• **GIVEN INFORMATION**:

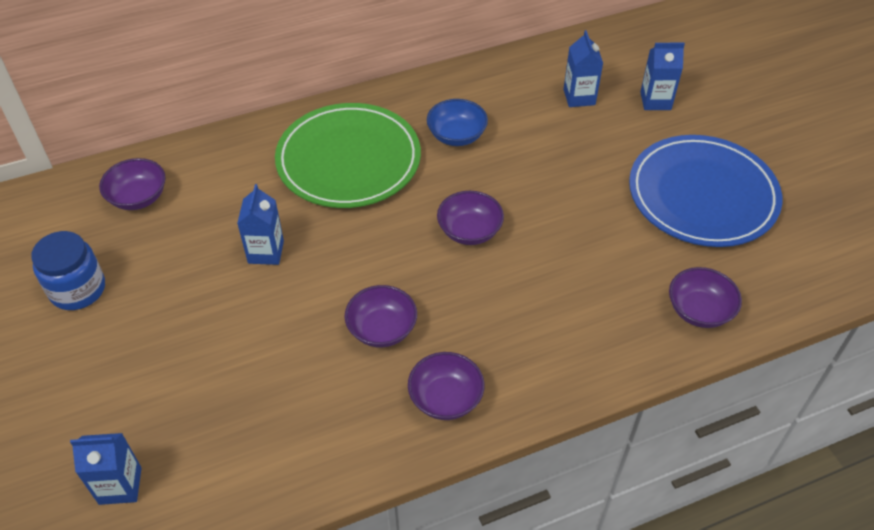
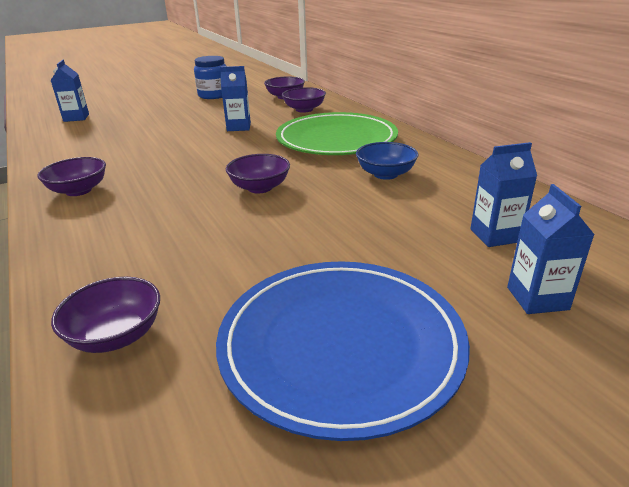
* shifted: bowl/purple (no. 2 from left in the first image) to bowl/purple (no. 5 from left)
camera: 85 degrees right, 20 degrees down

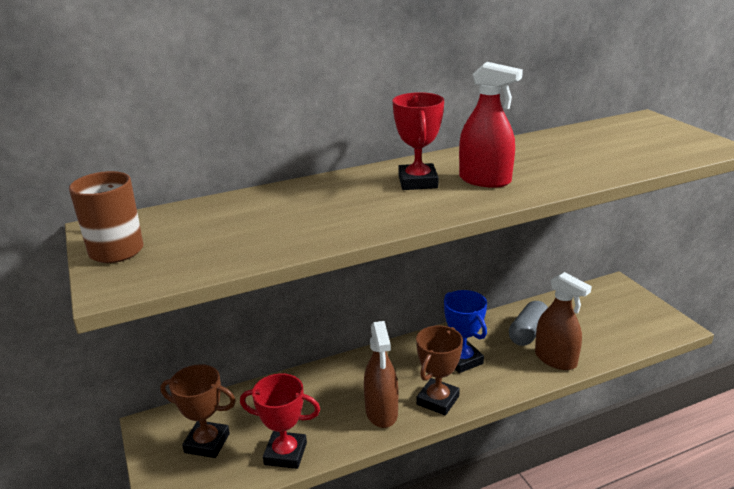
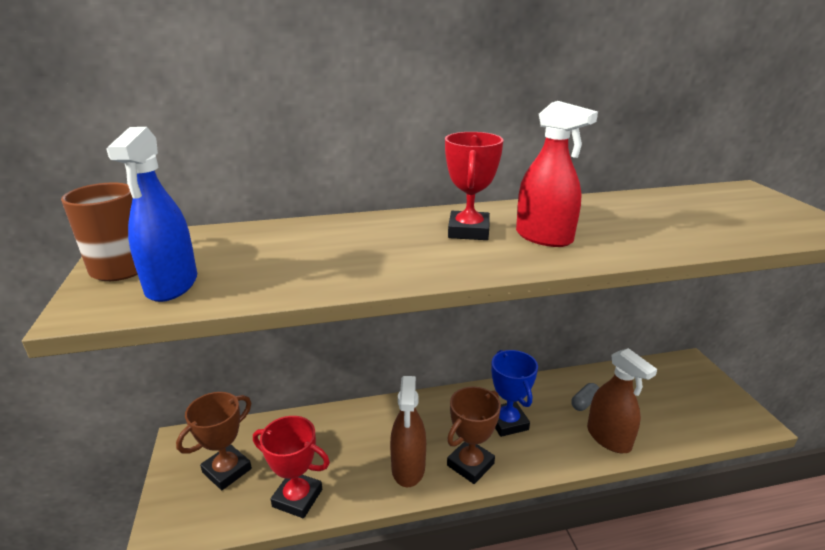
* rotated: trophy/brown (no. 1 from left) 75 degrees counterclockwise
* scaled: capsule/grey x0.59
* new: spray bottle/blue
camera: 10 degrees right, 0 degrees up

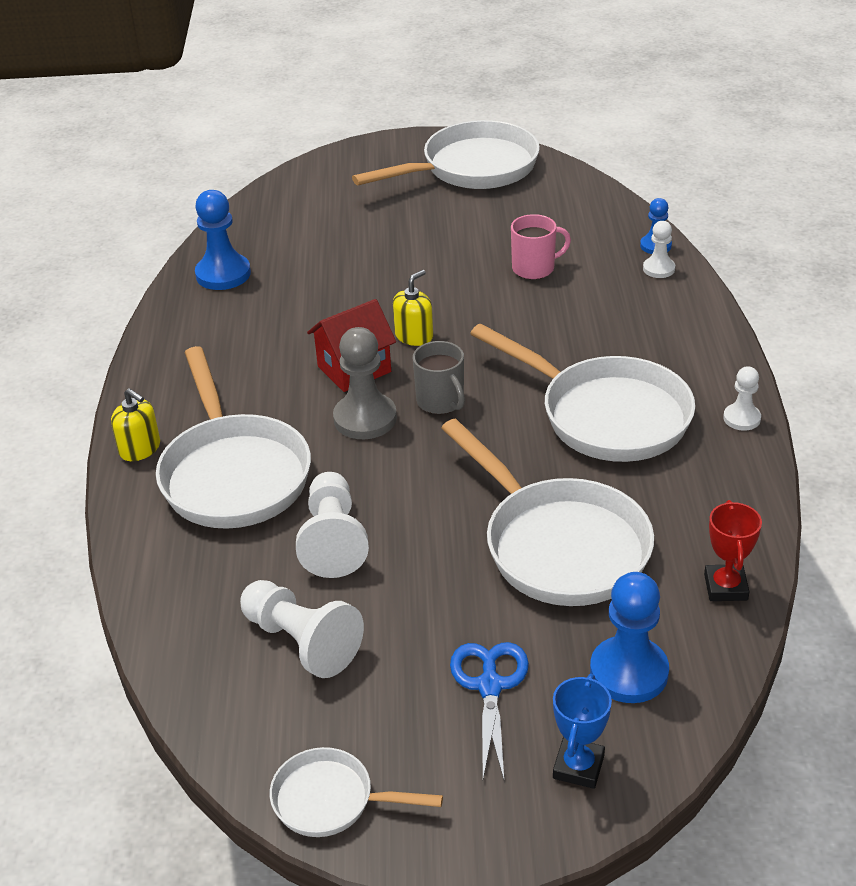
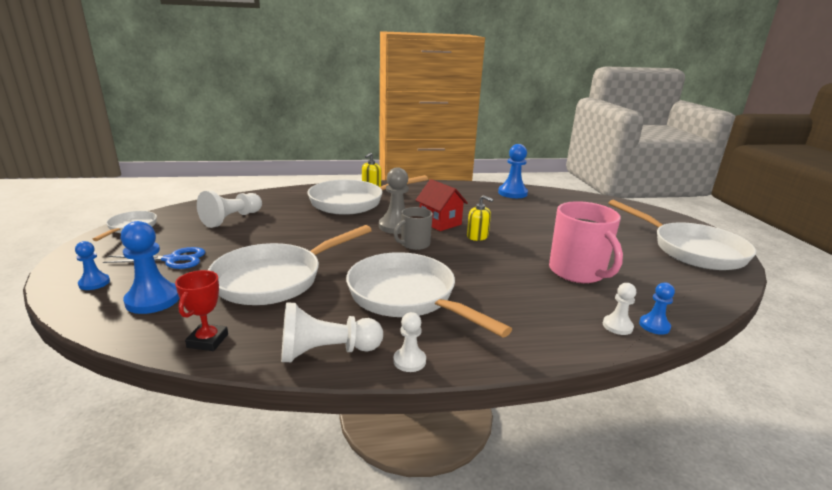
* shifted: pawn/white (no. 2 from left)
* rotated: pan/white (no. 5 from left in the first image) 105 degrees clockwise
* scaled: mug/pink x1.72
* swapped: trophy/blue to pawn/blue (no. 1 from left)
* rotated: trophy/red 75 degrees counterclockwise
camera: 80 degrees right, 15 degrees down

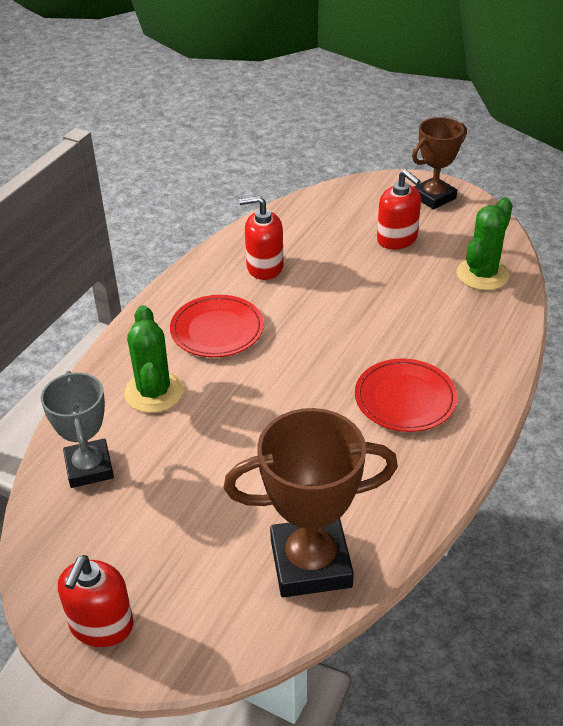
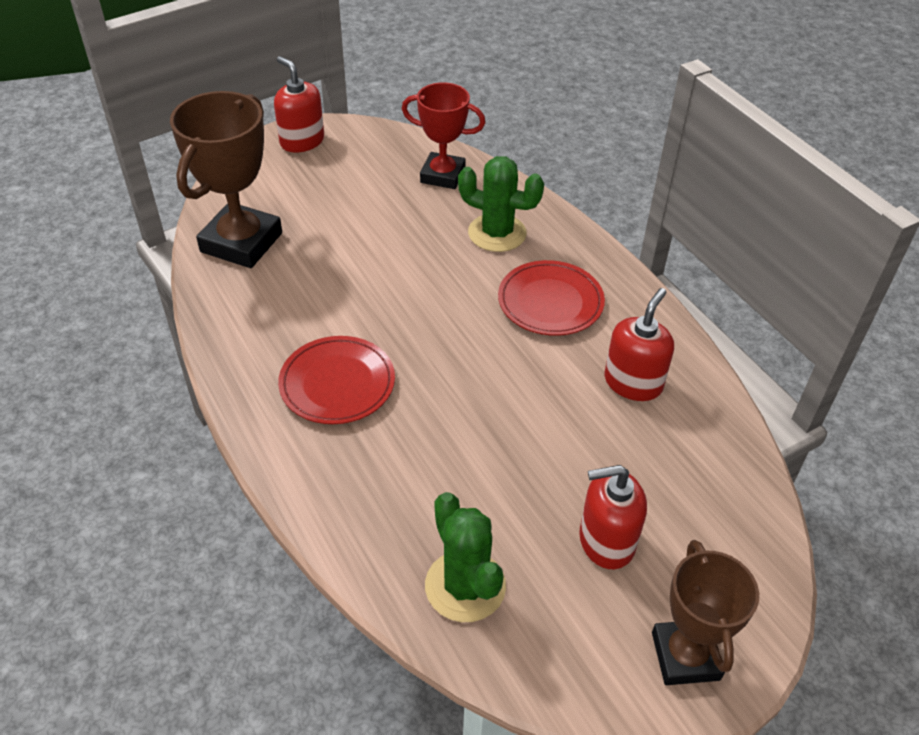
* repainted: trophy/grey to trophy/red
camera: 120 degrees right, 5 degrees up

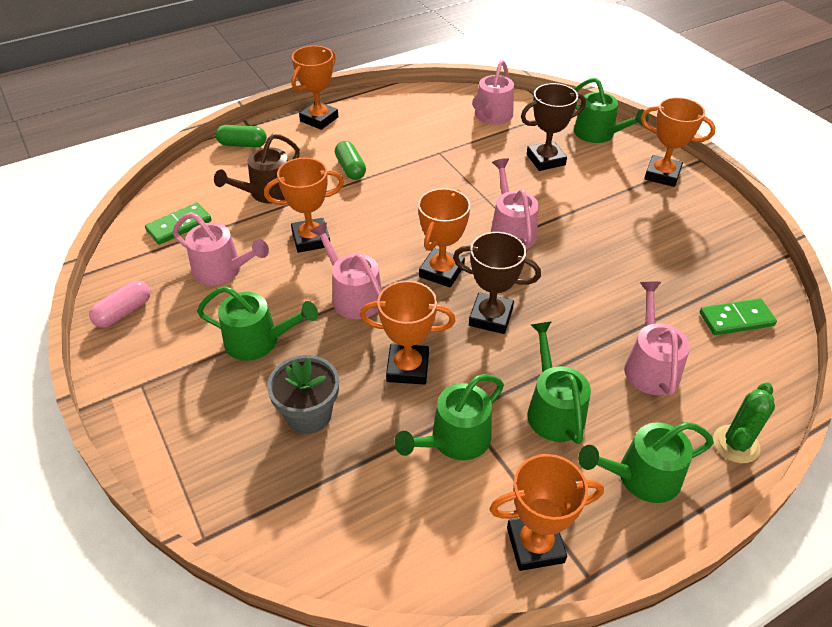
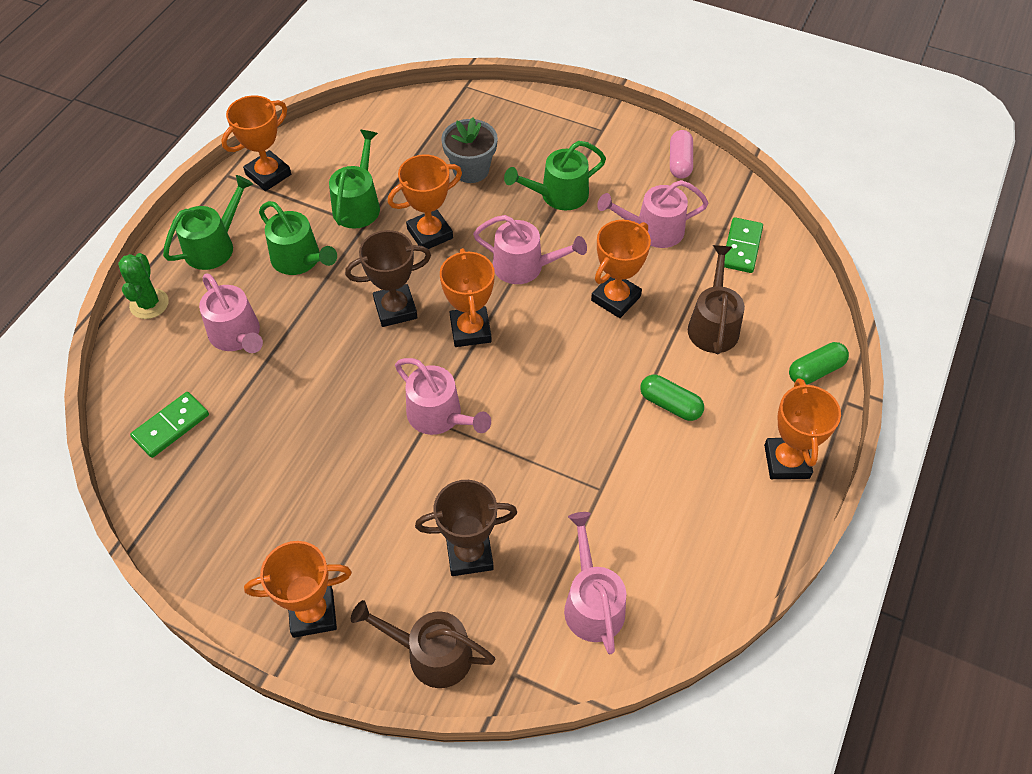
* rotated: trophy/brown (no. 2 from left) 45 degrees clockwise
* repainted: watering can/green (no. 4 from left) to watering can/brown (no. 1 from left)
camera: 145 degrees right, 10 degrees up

• **GOAL OF THE EXERCISE**: Copy every record exactly as written, leaving out the pictures.

• **RESPONSE AREA**:
* shifted: bowl/purple (no. 2 from left in the first image) to bowl/purple (no. 5 from left)
camera: 85 degrees right, 20 degrees down

* rotated: trophy/brown (no. 1 from left) 75 degrees counterclockwise
* scaled: capsule/grey x0.59
* new: spray bottle/blue
camera: 10 degrees right, 0 degrees up

* shifted: pawn/white (no. 2 from left)
* rotated: pan/white (no. 5 from left in the first image) 105 degrees clockwise
* scaled: mug/pink x1.72
* swapped: trophy/blue to pawn/blue (no. 1 from left)
* rotated: trophy/red 75 degrees counterclockwise
camera: 80 degrees right, 15 degrees down

* repainted: trophy/grey to trophy/red
camera: 120 degrees right, 5 degrees up

* rotated: trophy/brown (no. 2 from left) 45 degrees clockwise
* repainted: watering can/green (no. 4 from left) to watering can/brown (no. 1 from left)
camera: 145 degrees right, 10 degrees up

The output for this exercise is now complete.